Work task =>
The records follow. Copy them exactly, but omit the pictures.

[Object correspondence data]
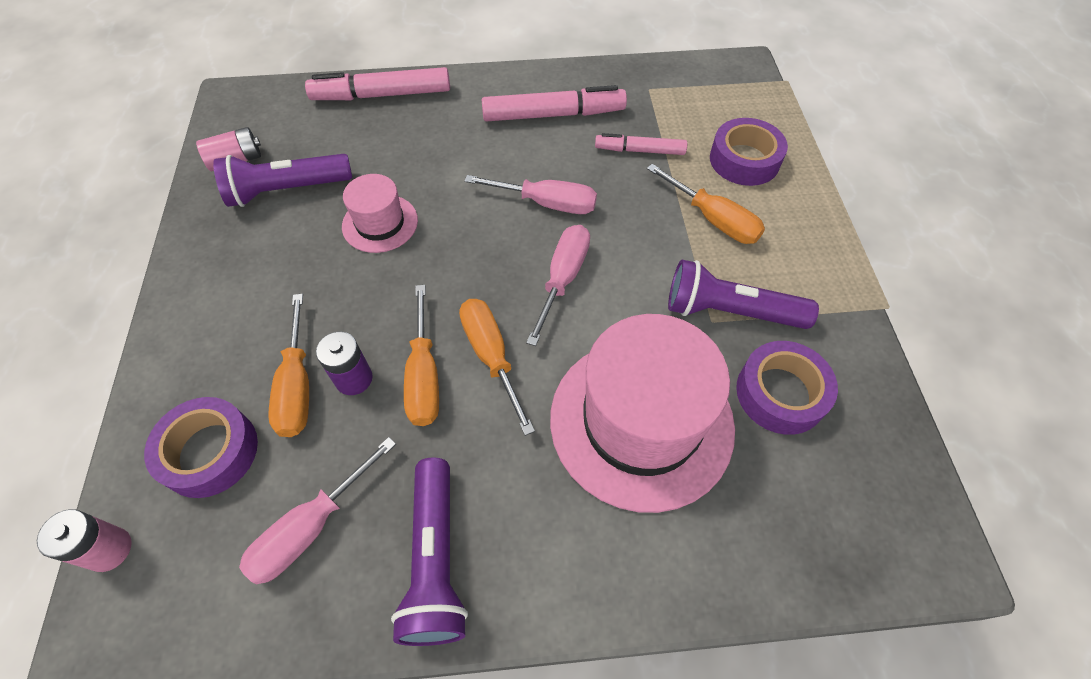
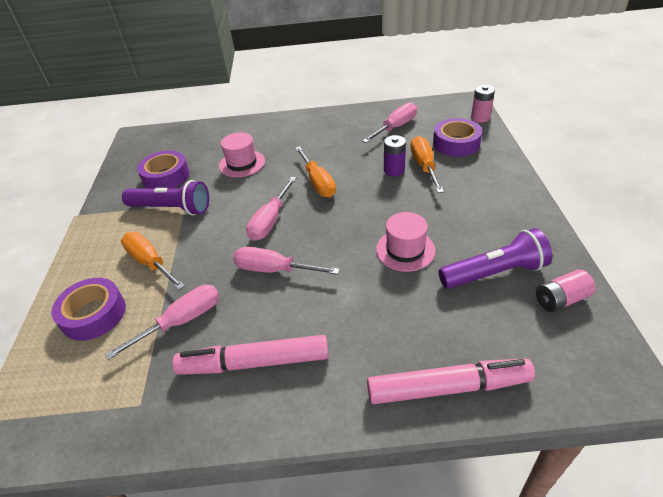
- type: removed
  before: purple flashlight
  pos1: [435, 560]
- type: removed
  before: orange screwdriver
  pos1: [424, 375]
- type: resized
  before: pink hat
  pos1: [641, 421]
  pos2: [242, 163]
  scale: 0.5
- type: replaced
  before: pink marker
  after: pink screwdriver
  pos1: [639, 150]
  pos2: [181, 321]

Response area =>
- type: removed
  before: purple flashlight
  pos1: [435, 560]
- type: removed
  before: orange screwdriver
  pos1: [424, 375]
- type: resized
  before: pink hat
  pos1: [641, 421]
  pos2: [242, 163]
  scale: 0.5
- type: replaced
  before: pink marker
  after: pink screwdriver
  pos1: [639, 150]
  pos2: [181, 321]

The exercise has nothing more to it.